Your task> From the line with "purple bottle [497,388,570,477]" down to the final line of the records below, retype everything exactly and leave out the rest.

--

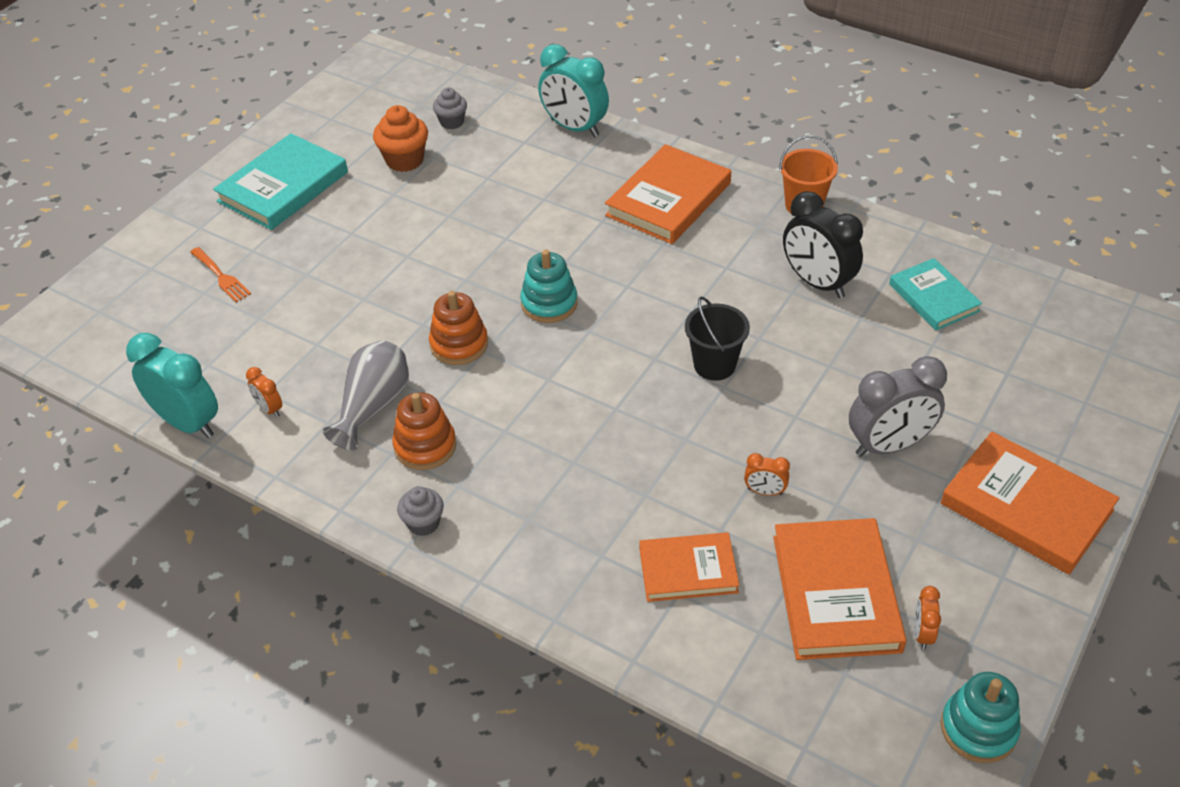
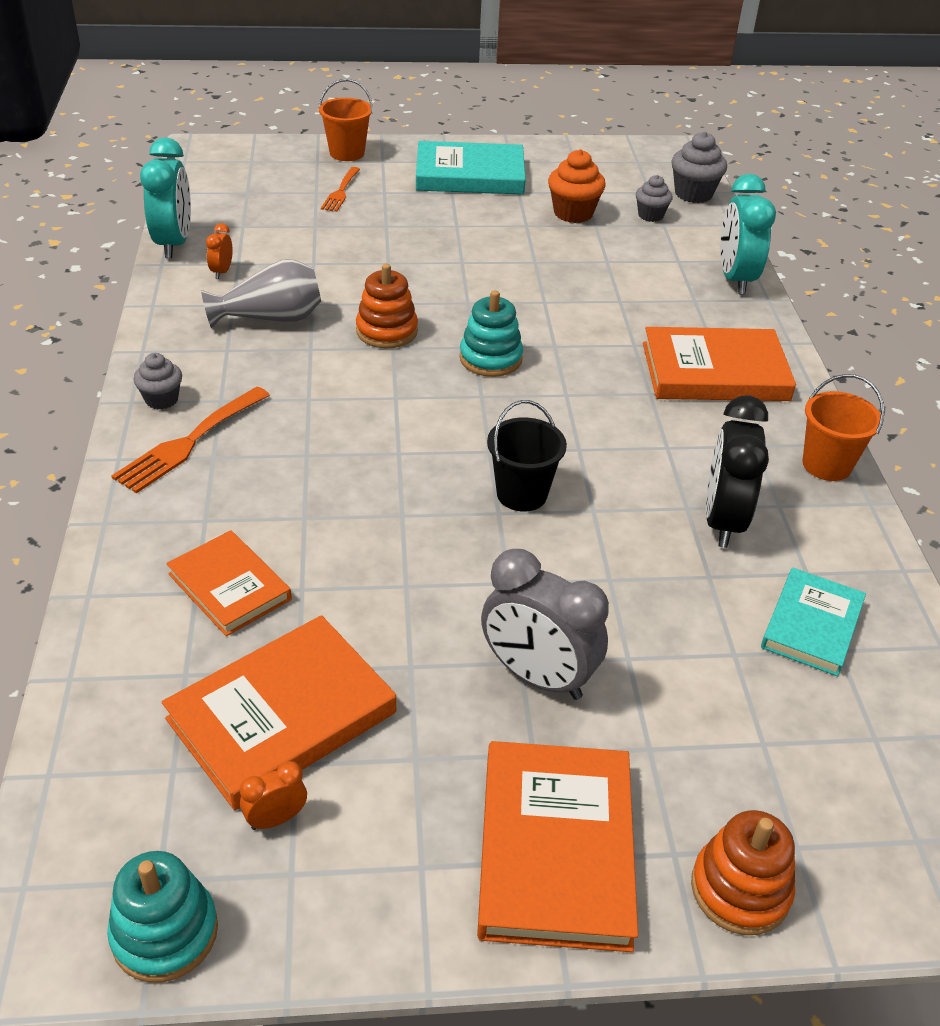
camera: 50 degrees right, 5 degrees down
orange stacking toy [392,392,456,470] -> orange stacking toy moved to [691,810,795,935]
orange clock [744,453,790,496] -> none
none -> orange fork [111,387,270,493]
none -> orange bucket [319,79,373,161]
none -> grey cupcake [671,132,727,203]

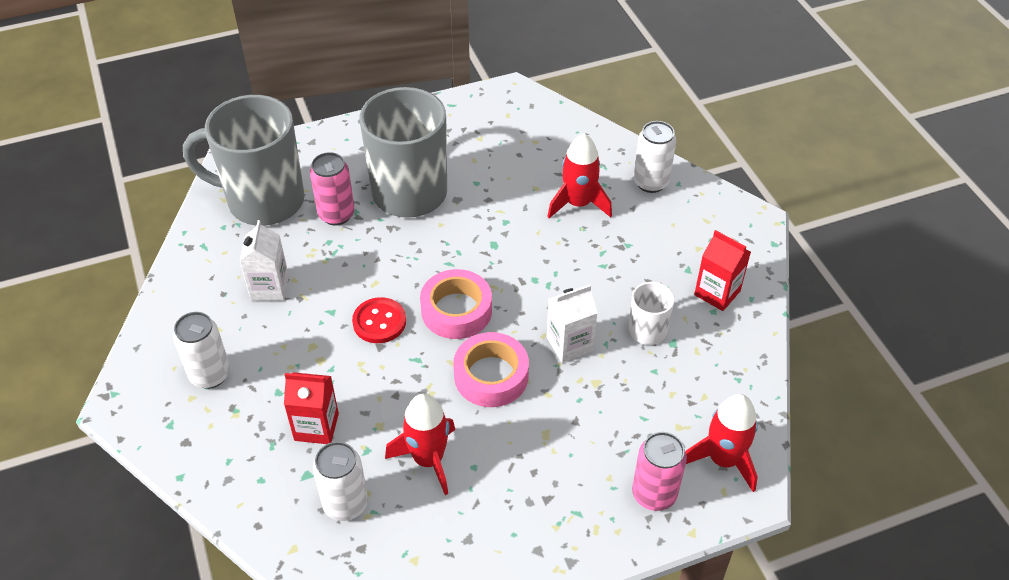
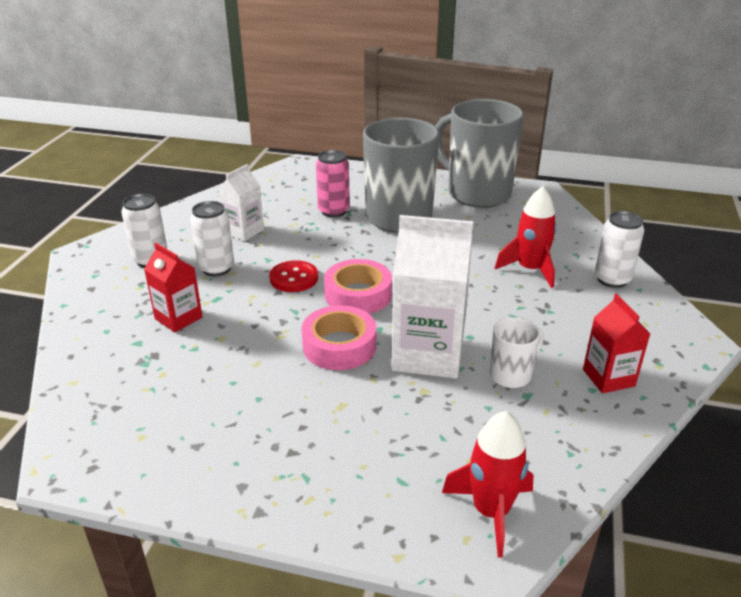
camera: 35 degrees right, 15 degrees down
grey mug [183,95,305,226] -> grey mug moved to [435,99,524,208]
white can [313,442,368,521] -> white can moved to [190,201,234,276]
red rocket [385,394,455,495] -> none
white carton [547,285,598,363] -> white carton [391,215,473,379], size x1.78
pink can [632,432,687,511] -> none

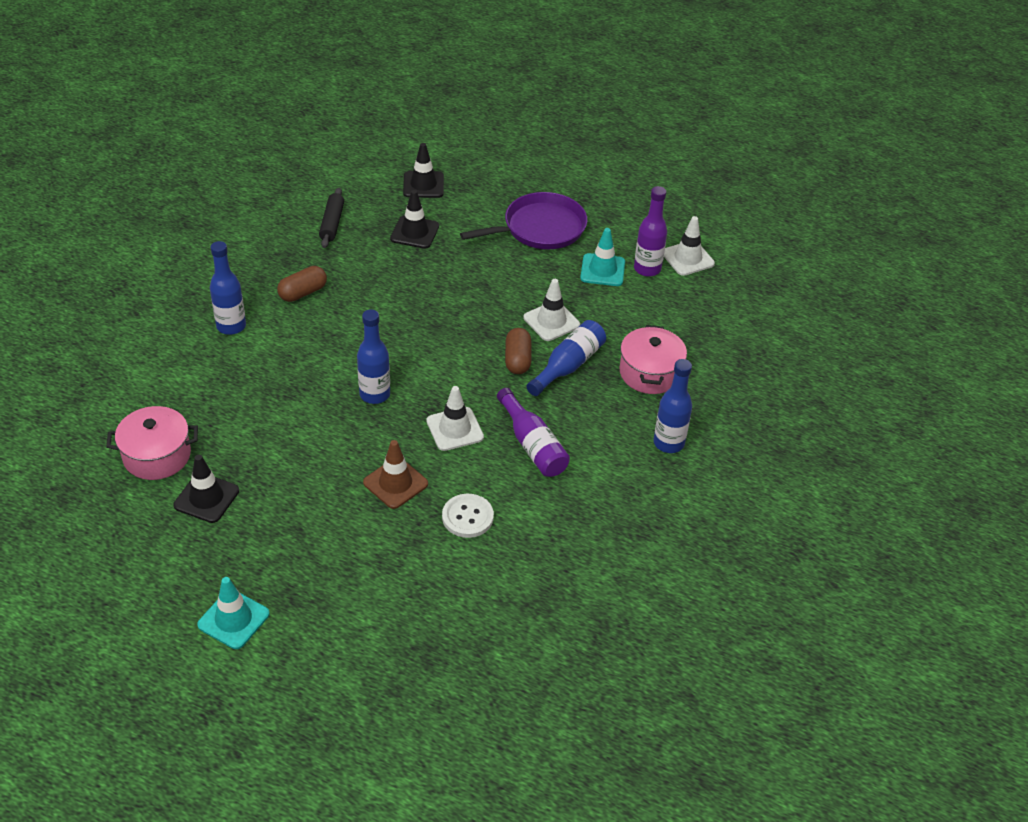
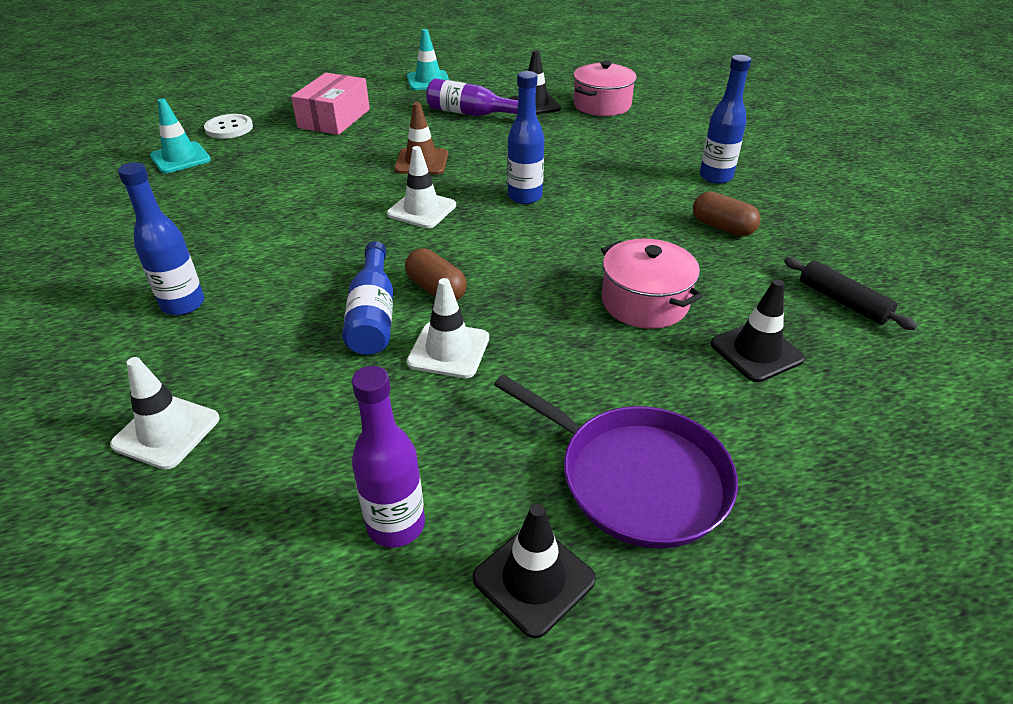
camera: 140 degrees right, 5 degrees down
brown capsule [277,266,327,302] -> brown capsule turned 60 degrees counterclockwise [693,191,760,236]
black traffic cone [403,143,444,198] -> black traffic cone moved to [472,504,596,639]
white button [442,494,494,538] -> white button moved to [204,114,253,139]
purple pan [460,192,587,249] -> purple pan turned 75 degrees counterclockwise [494,374,738,549]
purple bottle [497,388,570,477] -> purple bottle moved to [426,78,518,116]
turquoise traffic cone [580,228,625,286] -> turquoise traffic cone moved to [150,98,211,173]
pink pot [620,325,687,394] -> pink pot moved to [601,239,703,329]
white traffic cone [664,216,715,276] -> white traffic cone moved to [110,357,220,470]
none -> pink box [291,73,370,135]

--

Task answer>
purple bottle [497,388,570,477] -> purple bottle moved to [426,78,518,116]
turquoise traffic cone [580,228,625,286] -> turquoise traffic cone moved to [150,98,211,173]
pink pot [620,325,687,394] -> pink pot moved to [601,239,703,329]
white traffic cone [664,216,715,276] -> white traffic cone moved to [110,357,220,470]
none -> pink box [291,73,370,135]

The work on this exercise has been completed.